Saved data entries
◆ ◆ ◆ ◆ ◆ ◆ ◆
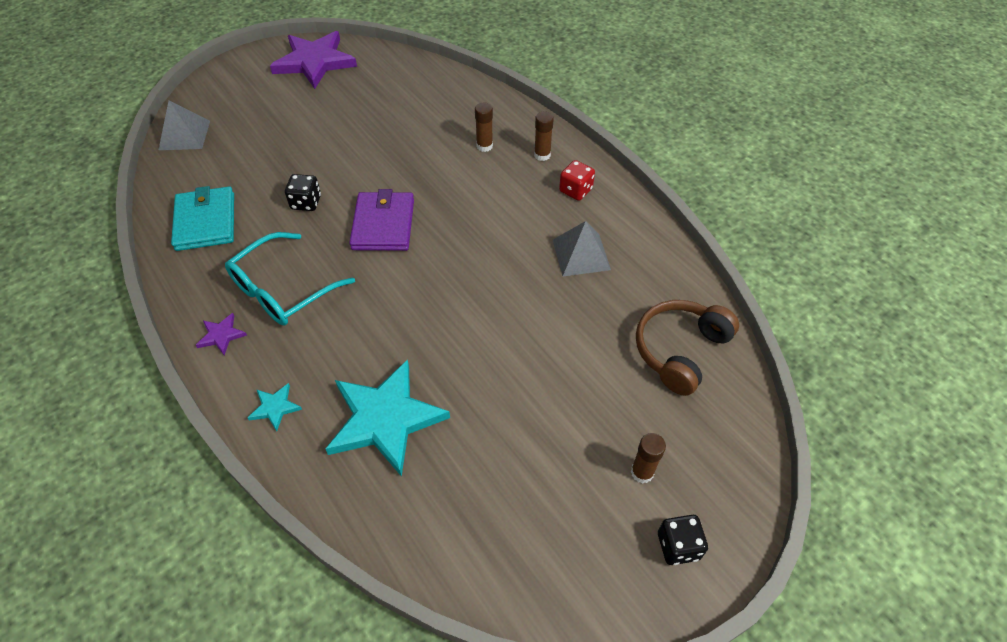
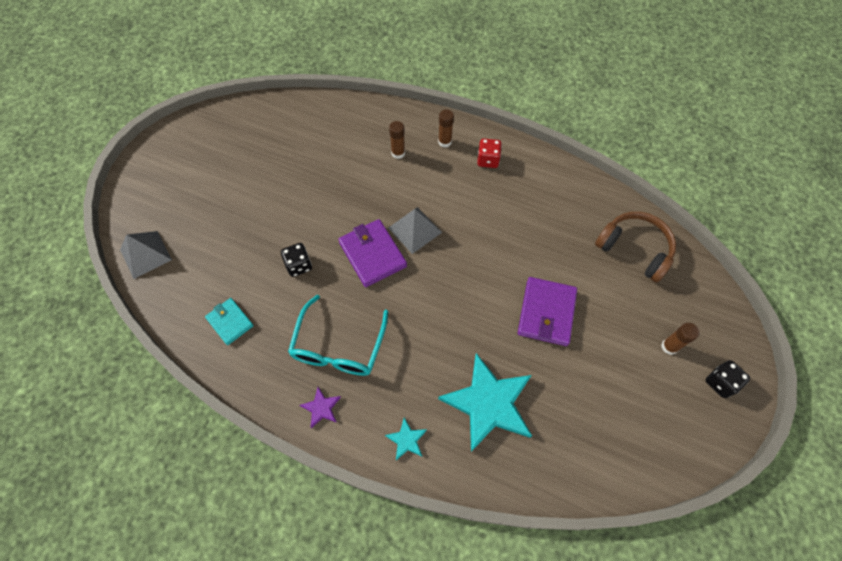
camera: 30 degrees left, 10 degrees up
(206, 222) = (230, 322): turquoise wallet -> turquoise wallet, size x0.62
(315, 62) = (205, 136): purple star -> none
(521, 364) = (546, 313): none -> purple wallet
(581, 254) = (526, 209): grey pyramid -> grey pyramid (415, 230)
(680, 350) = (634, 249): brown headphones -> brown headphones turned 120 degrees clockwise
◆ ◆ ◆ ◆ ◆ ◆ ◆
● **Instruction**: Which lines above include the word "purple"? Show each one.

● **Result**:
(315, 62) = (205, 136): purple star -> none
(521, 364) = (546, 313): none -> purple wallet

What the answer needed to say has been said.